Job item: The records are to be repeated in full, with the images removed.

== == ==

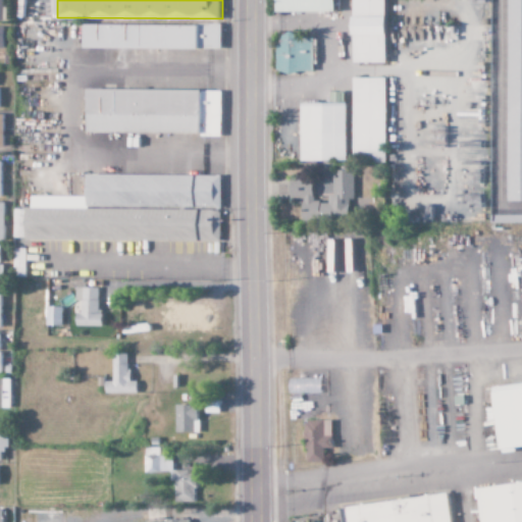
[(283,0),(284,11),(342,11),(342,0),(283,0)]
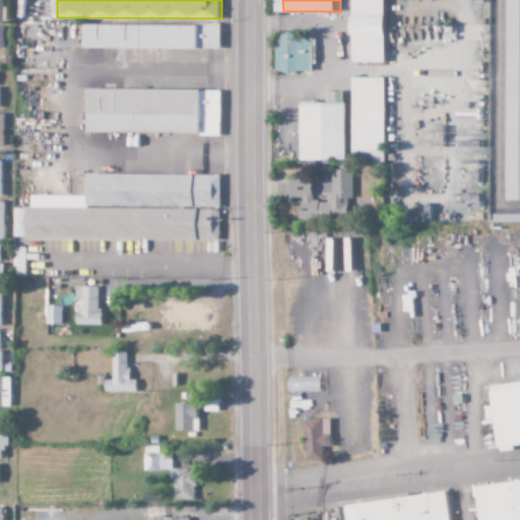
[(355,0),(355,62),(388,62),(387,0),(355,0)]
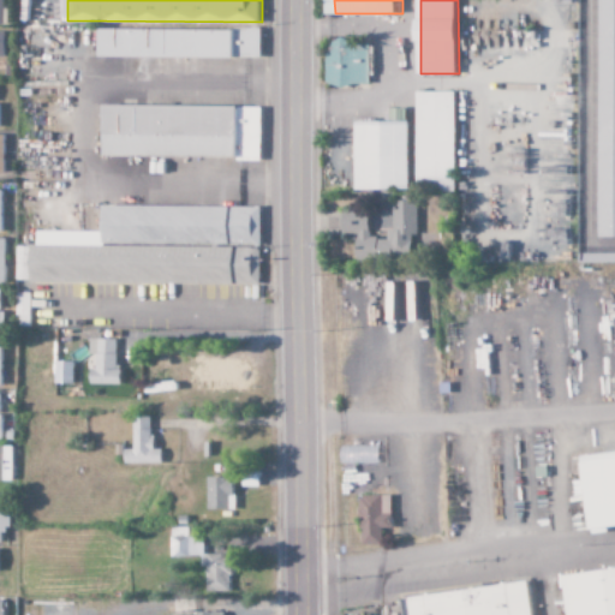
[(614,0),(598,0),(598,237),(614,237),(614,0)]
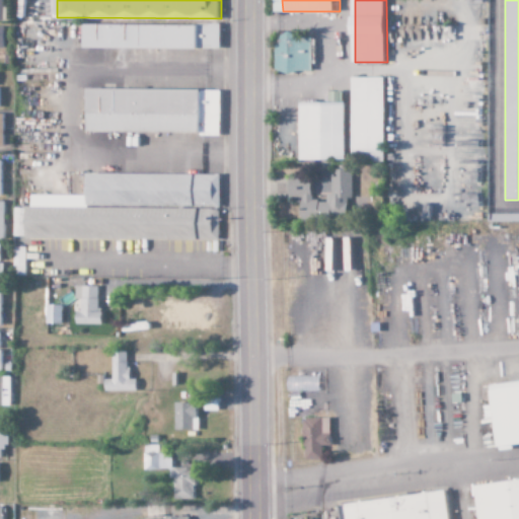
[(87,23),(87,48),(222,49),(222,24),(87,23)]
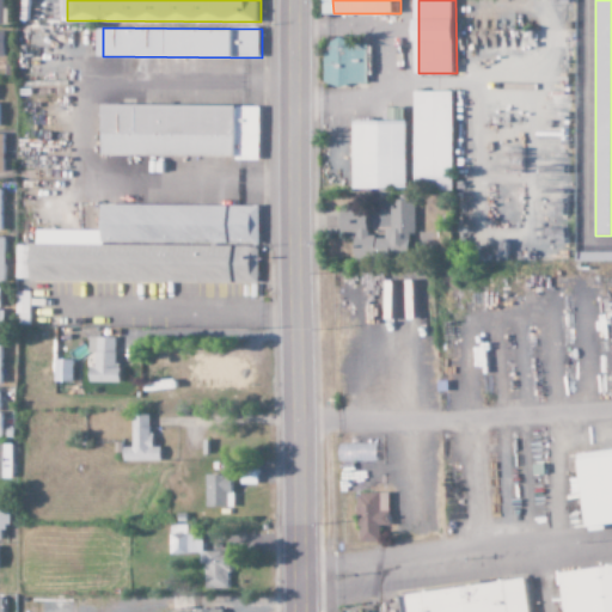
[(328,85),(368,84),(367,47),(350,47),(350,40),(326,40),(328,85)]
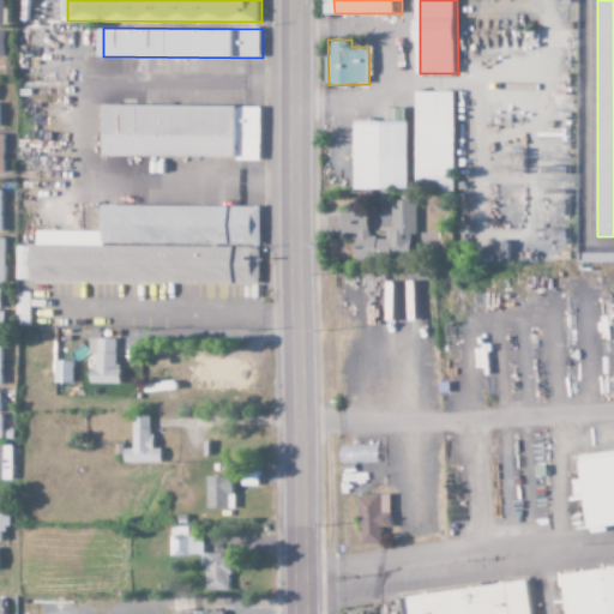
[(459,91),(422,91),(421,187),(458,188),(459,91)]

== == ==

Worked solution:
[(283,0),(284,11),(342,11),(342,0),(283,0)]
[(355,0),(355,62),(388,62),(387,0),(355,0)]
[(614,0),(598,0),(598,237),(614,237),(614,0)]
[(87,23),(87,48),(222,49),(222,24),(87,23)]
[(328,85),(368,84),(367,47),(350,47),(350,40),(326,40),(328,85)]
[(459,91),(422,91),(421,187),(458,188),(459,91)]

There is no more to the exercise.